= ENTRIES SUPPLIED =
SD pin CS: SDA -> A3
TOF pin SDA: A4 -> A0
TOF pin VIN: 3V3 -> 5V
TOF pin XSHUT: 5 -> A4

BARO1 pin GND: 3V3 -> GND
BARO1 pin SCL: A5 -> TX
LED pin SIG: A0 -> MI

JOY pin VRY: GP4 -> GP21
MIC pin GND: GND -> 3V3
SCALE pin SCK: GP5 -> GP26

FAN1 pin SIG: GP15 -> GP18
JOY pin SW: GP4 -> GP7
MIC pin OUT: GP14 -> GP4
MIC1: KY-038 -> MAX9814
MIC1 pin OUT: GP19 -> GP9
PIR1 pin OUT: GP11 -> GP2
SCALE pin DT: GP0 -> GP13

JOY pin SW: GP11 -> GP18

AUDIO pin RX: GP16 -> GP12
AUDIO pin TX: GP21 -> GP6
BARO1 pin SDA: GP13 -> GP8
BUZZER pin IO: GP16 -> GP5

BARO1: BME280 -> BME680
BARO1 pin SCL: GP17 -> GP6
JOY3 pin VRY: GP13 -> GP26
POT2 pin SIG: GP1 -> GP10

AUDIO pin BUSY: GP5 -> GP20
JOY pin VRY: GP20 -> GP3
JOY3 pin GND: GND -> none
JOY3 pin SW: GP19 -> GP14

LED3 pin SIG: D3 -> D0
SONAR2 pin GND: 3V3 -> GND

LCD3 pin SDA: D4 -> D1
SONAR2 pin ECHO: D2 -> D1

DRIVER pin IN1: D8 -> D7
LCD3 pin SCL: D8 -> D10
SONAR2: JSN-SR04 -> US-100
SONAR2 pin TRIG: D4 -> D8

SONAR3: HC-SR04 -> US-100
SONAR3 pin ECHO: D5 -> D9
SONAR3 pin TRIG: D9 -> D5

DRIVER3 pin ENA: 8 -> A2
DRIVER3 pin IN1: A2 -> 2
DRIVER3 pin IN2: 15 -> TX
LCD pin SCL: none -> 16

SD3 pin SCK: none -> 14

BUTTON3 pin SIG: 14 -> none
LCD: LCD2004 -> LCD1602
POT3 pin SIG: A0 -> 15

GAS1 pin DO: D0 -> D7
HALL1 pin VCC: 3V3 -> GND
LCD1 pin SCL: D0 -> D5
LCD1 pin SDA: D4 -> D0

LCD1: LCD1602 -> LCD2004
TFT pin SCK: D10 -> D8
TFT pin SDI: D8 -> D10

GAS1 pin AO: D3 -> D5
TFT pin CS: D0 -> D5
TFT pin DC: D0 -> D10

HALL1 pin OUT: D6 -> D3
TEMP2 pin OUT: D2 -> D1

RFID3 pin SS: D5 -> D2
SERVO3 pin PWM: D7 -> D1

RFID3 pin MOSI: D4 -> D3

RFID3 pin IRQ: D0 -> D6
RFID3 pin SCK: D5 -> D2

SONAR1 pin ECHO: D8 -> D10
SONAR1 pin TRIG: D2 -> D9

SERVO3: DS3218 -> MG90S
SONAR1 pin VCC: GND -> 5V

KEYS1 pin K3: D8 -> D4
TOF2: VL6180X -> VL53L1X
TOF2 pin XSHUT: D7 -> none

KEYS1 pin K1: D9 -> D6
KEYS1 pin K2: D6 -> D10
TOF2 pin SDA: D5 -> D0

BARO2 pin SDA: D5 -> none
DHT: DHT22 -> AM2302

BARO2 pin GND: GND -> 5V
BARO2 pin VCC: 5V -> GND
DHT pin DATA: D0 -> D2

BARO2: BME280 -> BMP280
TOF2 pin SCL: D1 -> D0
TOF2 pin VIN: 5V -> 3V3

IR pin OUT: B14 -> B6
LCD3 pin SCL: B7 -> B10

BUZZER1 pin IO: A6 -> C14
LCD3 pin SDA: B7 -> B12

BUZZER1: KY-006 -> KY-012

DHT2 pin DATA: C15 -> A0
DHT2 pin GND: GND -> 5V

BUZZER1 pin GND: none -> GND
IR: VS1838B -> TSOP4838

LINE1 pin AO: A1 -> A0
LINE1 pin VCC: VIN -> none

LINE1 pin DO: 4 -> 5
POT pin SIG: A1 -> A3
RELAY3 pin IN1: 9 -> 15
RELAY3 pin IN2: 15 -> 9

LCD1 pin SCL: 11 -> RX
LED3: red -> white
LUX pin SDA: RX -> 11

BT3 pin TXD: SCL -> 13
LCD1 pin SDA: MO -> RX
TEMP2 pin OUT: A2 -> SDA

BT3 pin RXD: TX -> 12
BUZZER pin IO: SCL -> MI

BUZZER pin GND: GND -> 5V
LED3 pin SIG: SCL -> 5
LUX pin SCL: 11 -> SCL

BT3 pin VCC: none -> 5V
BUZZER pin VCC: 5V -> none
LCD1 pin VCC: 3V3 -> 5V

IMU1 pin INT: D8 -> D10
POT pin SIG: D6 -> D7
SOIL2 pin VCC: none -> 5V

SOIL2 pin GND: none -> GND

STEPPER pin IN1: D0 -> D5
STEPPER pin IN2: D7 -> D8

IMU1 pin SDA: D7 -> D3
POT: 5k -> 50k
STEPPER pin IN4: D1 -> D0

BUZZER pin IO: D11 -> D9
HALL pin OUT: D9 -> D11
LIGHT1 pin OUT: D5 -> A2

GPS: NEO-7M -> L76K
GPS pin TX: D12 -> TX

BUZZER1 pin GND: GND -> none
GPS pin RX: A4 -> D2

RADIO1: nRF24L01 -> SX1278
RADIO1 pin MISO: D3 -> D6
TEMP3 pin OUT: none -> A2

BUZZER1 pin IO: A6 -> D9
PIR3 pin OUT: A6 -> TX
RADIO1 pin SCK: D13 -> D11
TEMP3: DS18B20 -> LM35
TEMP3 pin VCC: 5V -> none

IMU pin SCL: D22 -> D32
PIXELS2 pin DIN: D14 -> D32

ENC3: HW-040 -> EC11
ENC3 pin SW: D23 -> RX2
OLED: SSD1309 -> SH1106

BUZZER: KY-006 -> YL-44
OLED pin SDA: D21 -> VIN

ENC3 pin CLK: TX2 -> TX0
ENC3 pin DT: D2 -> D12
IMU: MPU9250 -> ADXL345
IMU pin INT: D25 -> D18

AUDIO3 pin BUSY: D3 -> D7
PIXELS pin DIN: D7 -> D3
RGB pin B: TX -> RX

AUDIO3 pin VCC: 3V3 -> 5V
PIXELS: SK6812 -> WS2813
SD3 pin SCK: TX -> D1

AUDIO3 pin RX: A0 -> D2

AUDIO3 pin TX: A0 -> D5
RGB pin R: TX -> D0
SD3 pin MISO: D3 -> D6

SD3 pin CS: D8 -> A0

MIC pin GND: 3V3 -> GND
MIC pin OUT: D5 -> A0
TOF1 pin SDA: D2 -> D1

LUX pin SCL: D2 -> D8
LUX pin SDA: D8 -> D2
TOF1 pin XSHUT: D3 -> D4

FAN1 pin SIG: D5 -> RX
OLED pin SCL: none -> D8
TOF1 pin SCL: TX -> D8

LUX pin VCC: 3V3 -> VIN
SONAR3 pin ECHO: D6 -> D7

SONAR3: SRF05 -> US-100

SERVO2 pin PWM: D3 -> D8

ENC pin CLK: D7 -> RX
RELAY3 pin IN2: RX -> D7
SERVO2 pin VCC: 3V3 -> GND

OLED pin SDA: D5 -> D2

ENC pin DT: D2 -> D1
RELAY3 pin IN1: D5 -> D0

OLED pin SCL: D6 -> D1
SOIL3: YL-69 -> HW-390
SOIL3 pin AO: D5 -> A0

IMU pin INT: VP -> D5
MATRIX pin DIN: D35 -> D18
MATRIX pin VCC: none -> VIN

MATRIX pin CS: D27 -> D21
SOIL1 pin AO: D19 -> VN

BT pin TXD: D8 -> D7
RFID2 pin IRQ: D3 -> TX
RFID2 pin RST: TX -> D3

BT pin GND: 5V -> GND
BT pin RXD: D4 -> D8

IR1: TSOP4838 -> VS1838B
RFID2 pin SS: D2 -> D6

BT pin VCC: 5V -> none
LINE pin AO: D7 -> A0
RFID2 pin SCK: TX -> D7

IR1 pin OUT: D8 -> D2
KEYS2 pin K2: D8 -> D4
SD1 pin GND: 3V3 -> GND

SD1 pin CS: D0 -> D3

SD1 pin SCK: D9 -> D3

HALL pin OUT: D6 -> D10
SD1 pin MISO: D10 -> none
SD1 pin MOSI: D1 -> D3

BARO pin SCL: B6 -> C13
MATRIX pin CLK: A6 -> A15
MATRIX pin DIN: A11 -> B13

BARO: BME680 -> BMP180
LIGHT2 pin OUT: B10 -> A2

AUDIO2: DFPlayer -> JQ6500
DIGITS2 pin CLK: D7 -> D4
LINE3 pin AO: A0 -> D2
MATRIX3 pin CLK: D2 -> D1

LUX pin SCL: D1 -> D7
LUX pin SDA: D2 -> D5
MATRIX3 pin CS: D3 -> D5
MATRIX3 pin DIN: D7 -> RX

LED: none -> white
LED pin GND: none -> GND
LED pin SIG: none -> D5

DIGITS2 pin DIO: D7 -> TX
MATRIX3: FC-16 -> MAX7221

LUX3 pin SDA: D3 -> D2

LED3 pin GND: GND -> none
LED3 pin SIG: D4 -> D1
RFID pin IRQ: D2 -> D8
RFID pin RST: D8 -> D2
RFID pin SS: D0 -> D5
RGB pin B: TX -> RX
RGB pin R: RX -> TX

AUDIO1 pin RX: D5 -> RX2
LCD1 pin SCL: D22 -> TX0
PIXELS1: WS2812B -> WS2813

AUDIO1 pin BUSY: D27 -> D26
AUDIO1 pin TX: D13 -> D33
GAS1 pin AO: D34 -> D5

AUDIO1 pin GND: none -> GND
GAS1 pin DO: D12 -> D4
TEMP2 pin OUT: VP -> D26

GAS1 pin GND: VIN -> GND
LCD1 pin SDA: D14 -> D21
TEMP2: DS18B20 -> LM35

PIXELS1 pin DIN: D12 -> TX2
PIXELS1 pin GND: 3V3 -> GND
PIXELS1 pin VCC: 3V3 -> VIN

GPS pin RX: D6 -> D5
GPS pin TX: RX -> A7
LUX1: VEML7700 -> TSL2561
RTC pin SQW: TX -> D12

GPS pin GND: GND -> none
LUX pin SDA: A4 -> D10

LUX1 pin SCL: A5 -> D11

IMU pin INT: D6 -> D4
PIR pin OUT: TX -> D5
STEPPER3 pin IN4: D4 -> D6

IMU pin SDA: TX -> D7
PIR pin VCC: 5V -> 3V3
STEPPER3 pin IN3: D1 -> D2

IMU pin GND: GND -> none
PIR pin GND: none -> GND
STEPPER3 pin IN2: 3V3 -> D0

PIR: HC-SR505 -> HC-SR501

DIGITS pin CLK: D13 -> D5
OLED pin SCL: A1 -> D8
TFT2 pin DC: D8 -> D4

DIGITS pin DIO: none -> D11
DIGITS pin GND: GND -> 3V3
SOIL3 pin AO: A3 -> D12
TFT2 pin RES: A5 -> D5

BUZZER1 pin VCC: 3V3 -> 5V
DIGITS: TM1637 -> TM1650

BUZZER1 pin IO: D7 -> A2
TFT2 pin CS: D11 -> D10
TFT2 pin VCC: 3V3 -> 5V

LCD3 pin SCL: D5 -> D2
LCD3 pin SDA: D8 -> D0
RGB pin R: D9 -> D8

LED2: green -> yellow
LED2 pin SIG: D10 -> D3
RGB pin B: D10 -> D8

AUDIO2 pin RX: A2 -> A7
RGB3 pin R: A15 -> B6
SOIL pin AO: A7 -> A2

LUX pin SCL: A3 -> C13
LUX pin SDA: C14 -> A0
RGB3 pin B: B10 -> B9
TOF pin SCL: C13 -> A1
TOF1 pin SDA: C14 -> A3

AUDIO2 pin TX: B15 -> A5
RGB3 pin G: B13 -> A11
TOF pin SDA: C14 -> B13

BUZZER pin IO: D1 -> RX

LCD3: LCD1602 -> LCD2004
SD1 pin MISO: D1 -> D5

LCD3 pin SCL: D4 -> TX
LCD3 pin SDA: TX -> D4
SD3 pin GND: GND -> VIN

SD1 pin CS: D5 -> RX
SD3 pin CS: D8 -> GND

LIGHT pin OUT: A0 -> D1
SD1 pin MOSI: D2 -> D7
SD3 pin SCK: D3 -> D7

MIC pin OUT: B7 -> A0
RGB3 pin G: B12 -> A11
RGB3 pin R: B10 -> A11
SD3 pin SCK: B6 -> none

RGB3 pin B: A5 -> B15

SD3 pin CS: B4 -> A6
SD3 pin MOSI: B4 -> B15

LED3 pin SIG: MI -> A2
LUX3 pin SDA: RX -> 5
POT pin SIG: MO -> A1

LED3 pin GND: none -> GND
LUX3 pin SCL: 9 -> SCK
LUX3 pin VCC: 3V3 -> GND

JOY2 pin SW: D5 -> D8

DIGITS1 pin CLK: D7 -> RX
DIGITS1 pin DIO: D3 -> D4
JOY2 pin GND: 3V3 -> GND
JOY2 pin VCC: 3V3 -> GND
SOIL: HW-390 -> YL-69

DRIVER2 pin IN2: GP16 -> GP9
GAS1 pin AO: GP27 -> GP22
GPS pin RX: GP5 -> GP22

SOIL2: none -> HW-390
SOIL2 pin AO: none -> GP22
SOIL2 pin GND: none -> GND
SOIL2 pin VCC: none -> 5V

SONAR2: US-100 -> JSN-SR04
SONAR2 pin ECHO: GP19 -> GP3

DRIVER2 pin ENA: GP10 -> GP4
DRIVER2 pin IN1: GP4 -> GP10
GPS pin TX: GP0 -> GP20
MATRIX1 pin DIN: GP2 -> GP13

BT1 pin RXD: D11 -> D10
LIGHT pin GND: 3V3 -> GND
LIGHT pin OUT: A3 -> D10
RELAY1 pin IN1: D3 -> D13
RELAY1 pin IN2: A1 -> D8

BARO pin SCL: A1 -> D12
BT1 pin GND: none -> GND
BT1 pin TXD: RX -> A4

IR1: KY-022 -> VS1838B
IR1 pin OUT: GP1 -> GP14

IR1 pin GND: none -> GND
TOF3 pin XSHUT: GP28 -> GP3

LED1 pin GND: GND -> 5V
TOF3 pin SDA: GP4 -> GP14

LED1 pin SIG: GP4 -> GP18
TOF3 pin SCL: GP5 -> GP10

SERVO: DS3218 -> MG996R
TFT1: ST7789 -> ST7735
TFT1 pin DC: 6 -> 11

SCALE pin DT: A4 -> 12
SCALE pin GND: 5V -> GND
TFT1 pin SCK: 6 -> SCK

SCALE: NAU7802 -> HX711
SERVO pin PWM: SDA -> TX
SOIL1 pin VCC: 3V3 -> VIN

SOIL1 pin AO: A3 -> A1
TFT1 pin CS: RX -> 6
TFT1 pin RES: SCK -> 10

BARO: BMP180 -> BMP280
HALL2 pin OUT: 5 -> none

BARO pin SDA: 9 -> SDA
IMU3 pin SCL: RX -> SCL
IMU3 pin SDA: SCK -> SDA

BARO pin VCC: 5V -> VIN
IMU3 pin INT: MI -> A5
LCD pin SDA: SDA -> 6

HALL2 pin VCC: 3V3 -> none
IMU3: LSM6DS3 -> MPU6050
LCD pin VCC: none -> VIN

= WHAT IS BEING ASKED =
There is a line with "IMU pin GND: GND -> none" and a line with "RGB3 pin B: A5 -> B15" above. Copy exactly those two lines and all lines between them, with nothing else.

= EXERCISE ANSWER =
IMU pin GND: GND -> none
PIR pin GND: none -> GND
STEPPER3 pin IN2: 3V3 -> D0

PIR: HC-SR505 -> HC-SR501

DIGITS pin CLK: D13 -> D5
OLED pin SCL: A1 -> D8
TFT2 pin DC: D8 -> D4

DIGITS pin DIO: none -> D11
DIGITS pin GND: GND -> 3V3
SOIL3 pin AO: A3 -> D12
TFT2 pin RES: A5 -> D5

BUZZER1 pin VCC: 3V3 -> 5V
DIGITS: TM1637 -> TM1650

BUZZER1 pin IO: D7 -> A2
TFT2 pin CS: D11 -> D10
TFT2 pin VCC: 3V3 -> 5V

LCD3 pin SCL: D5 -> D2
LCD3 pin SDA: D8 -> D0
RGB pin R: D9 -> D8

LED2: green -> yellow
LED2 pin SIG: D10 -> D3
RGB pin B: D10 -> D8

AUDIO2 pin RX: A2 -> A7
RGB3 pin R: A15 -> B6
SOIL pin AO: A7 -> A2

LUX pin SCL: A3 -> C13
LUX pin SDA: C14 -> A0
RGB3 pin B: B10 -> B9
TOF pin SCL: C13 -> A1
TOF1 pin SDA: C14 -> A3

AUDIO2 pin TX: B15 -> A5
RGB3 pin G: B13 -> A11
TOF pin SDA: C14 -> B13

BUZZER pin IO: D1 -> RX

LCD3: LCD1602 -> LCD2004
SD1 pin MISO: D1 -> D5

LCD3 pin SCL: D4 -> TX
LCD3 pin SDA: TX -> D4
SD3 pin GND: GND -> VIN

SD1 pin CS: D5 -> RX
SD3 pin CS: D8 -> GND

LIGHT pin OUT: A0 -> D1
SD1 pin MOSI: D2 -> D7
SD3 pin SCK: D3 -> D7

MIC pin OUT: B7 -> A0
RGB3 pin G: B12 -> A11
RGB3 pin R: B10 -> A11
SD3 pin SCK: B6 -> none

RGB3 pin B: A5 -> B15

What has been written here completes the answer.